*** EXTRACTED INFORMATION Section Begins ***

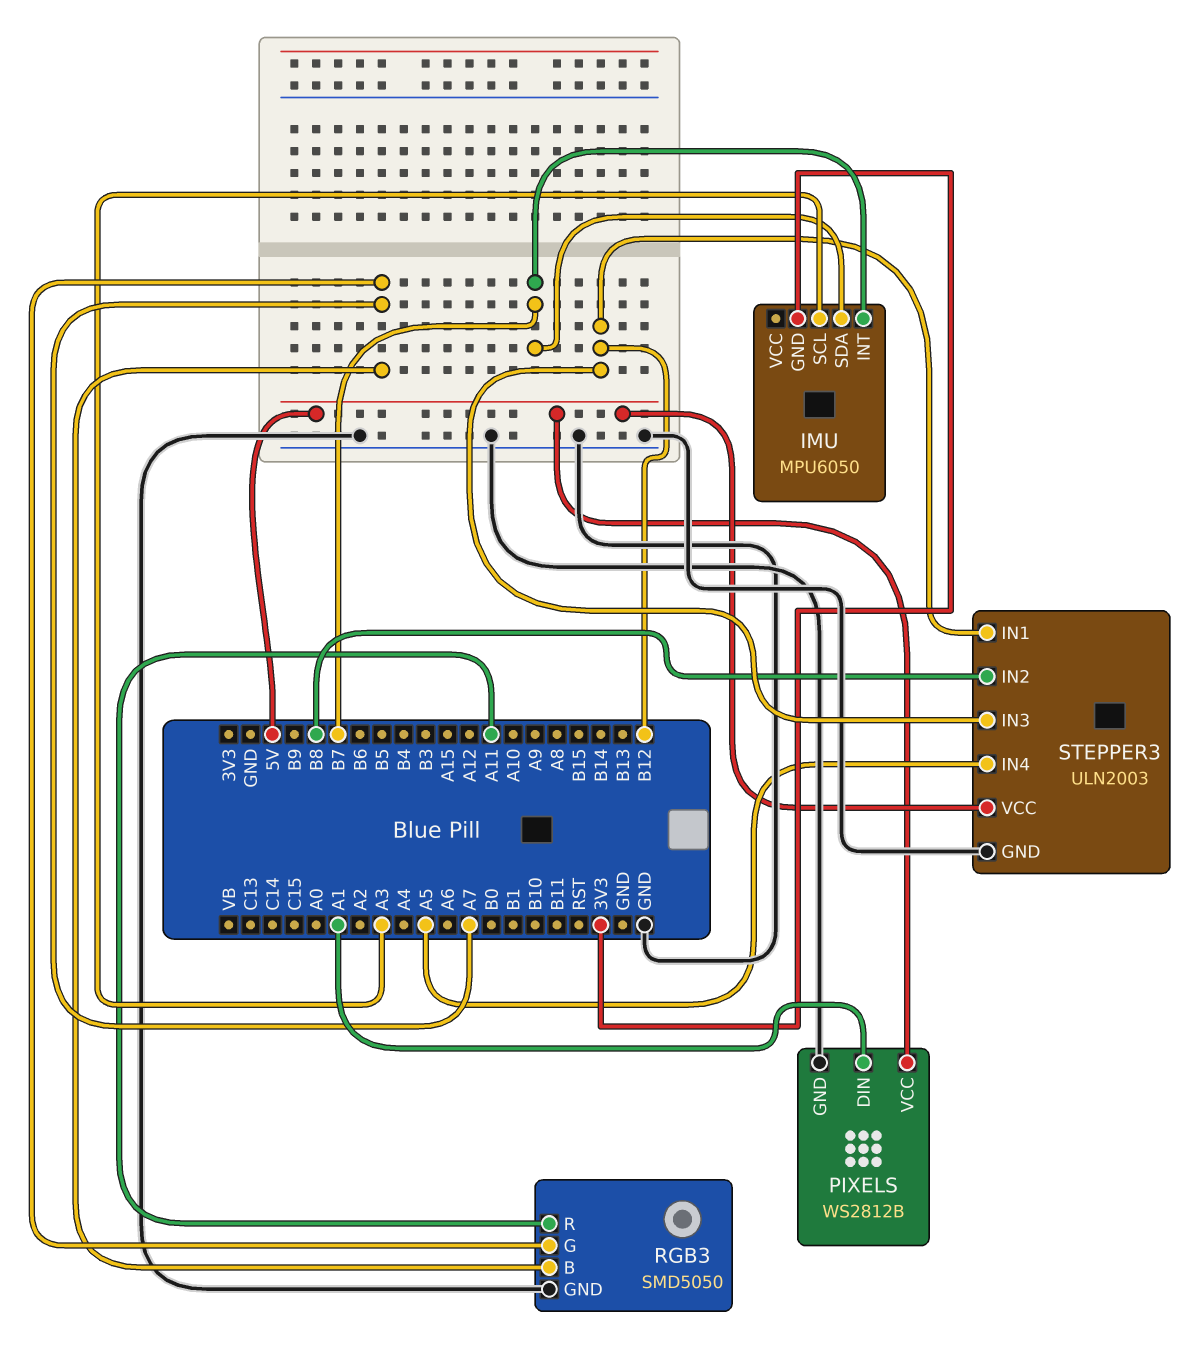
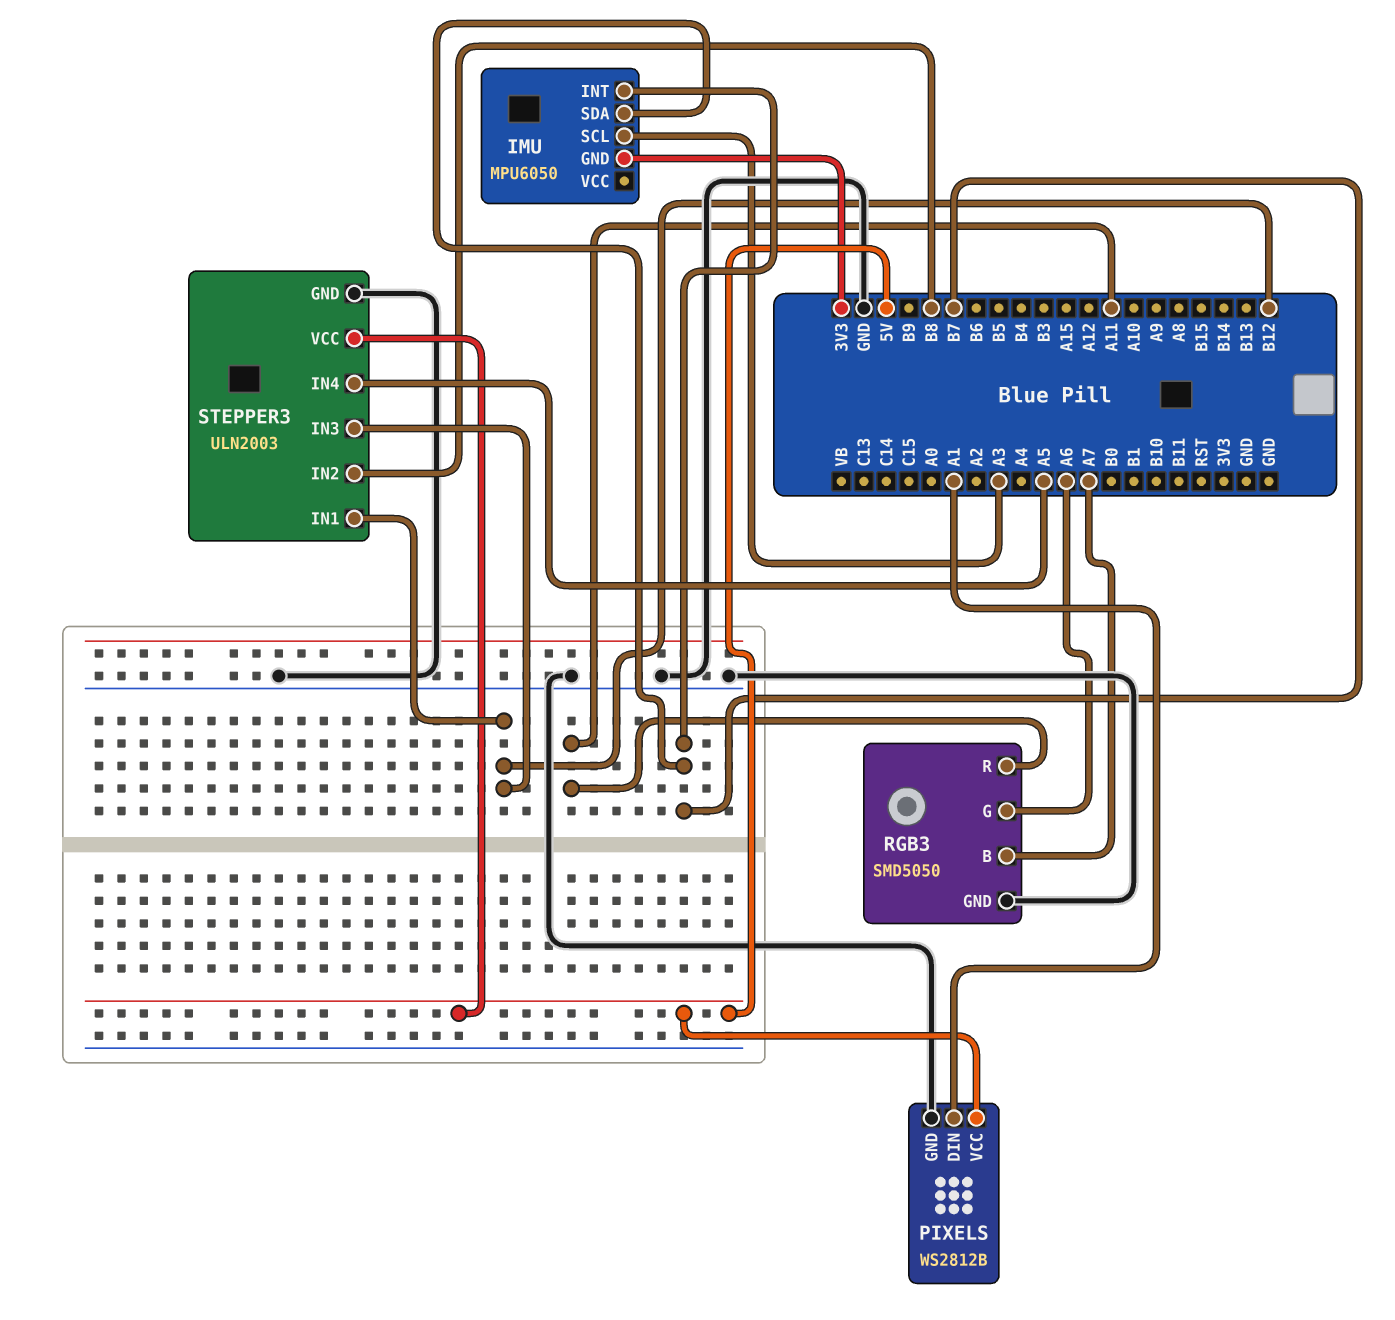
RGB3 pin G: A7 -> A6

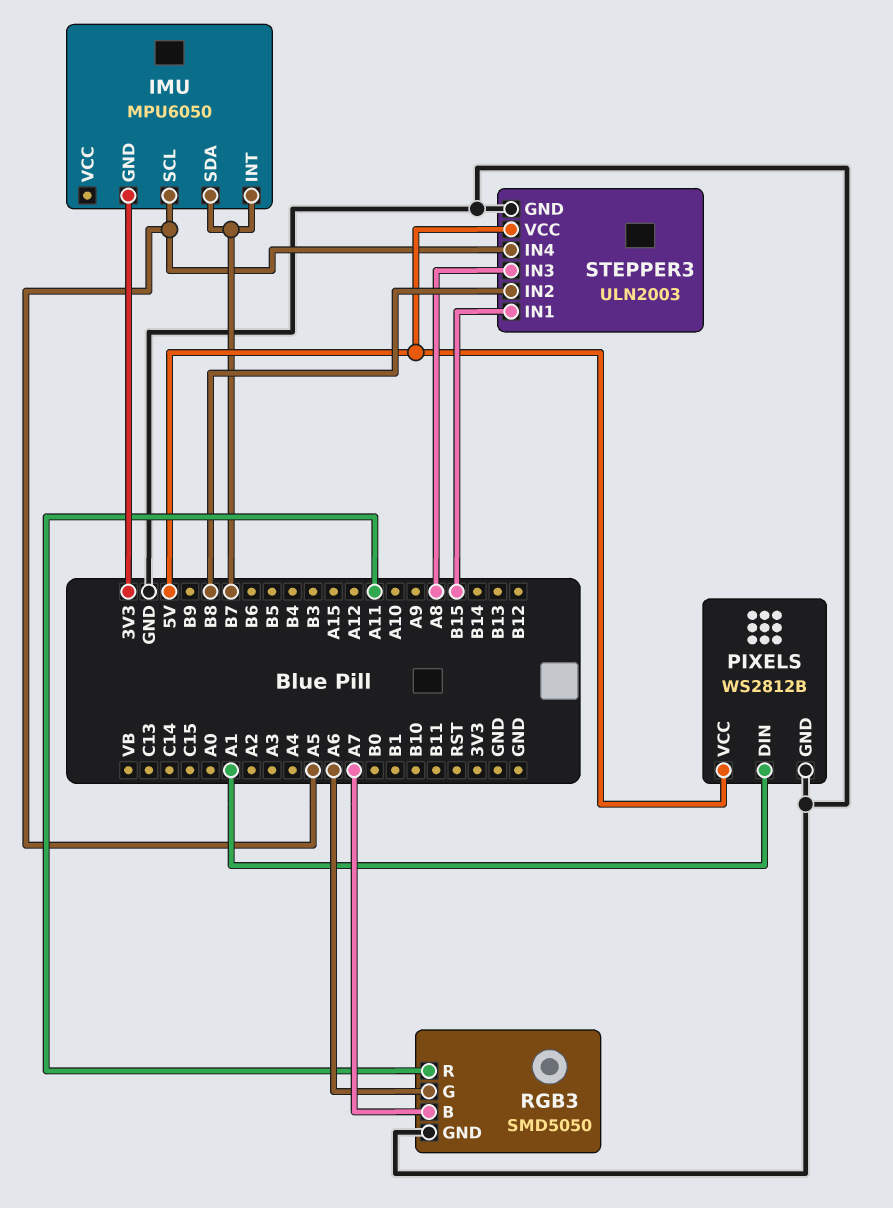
IMU pin SCL: A3 -> A5
STEPPER3 pin IN1: B12 -> B15
STEPPER3 pin IN3: B12 -> A8

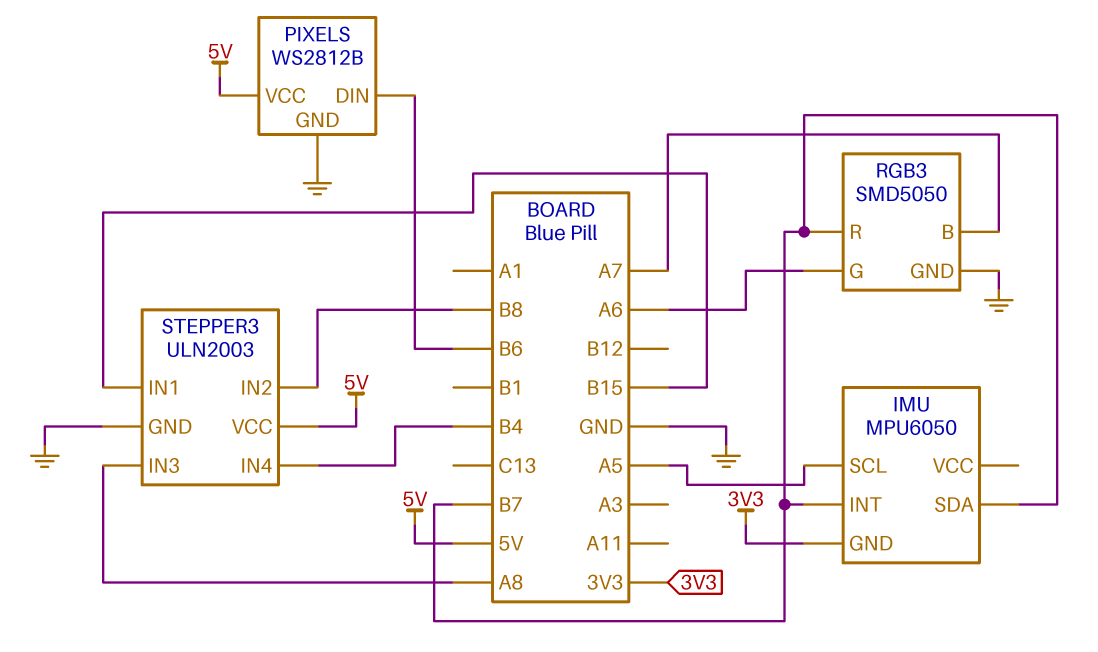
PIXELS pin DIN: A1 -> B6
RGB3 pin R: A11 -> B7
STEPPER3 pin IN4: A5 -> B4

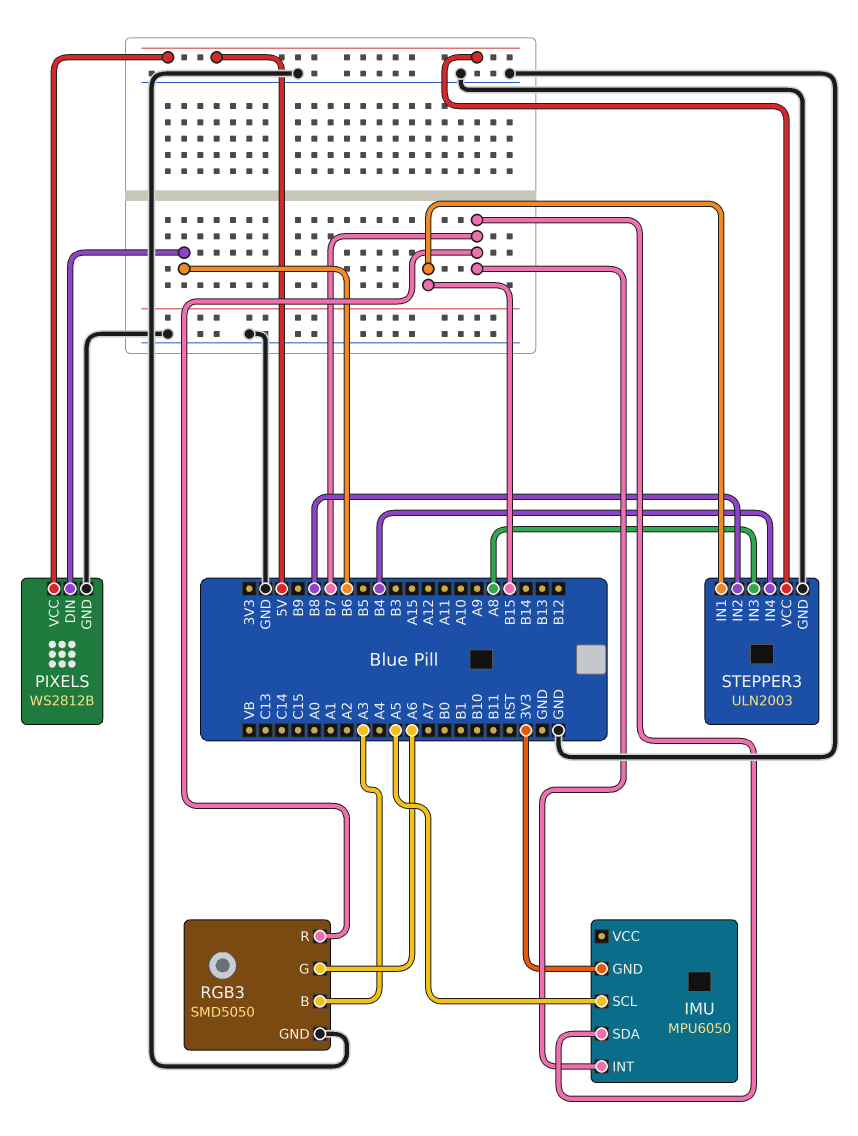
RGB3 pin B: A7 -> A3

*** EXTRACTED INFORMATION Section Ends ***

Output the entries above verbatim, with no picture included.

RGB3 pin G: A7 -> A6

IMU pin SCL: A3 -> A5
STEPPER3 pin IN1: B12 -> B15
STEPPER3 pin IN3: B12 -> A8

PIXELS pin DIN: A1 -> B6
RGB3 pin R: A11 -> B7
STEPPER3 pin IN4: A5 -> B4

RGB3 pin B: A7 -> A3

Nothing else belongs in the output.